[Data — start]

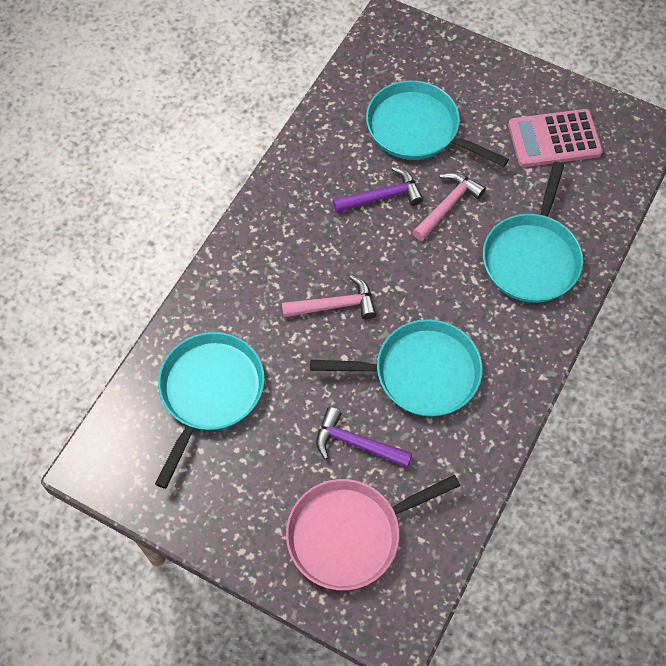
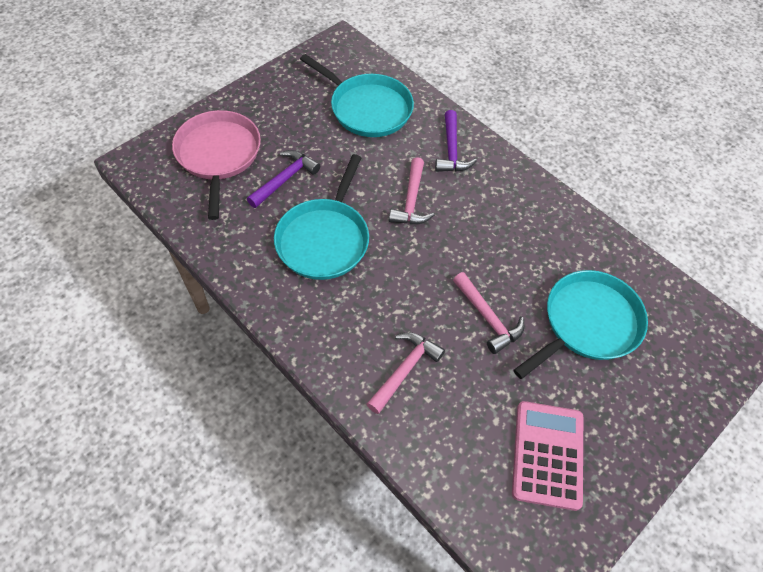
camera: 105 degrees right, 5 degrees down
(382, 197) = (512, 268): purple hammer -> purple hammer (451, 150)
(532, 258) = (404, 370): turquoise pan -> pink hammer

[Data — finish]

▸ Work instruction
Reply with the number of lines in the material above that contain "hammer", and nothing more.

▸ Exercise result
2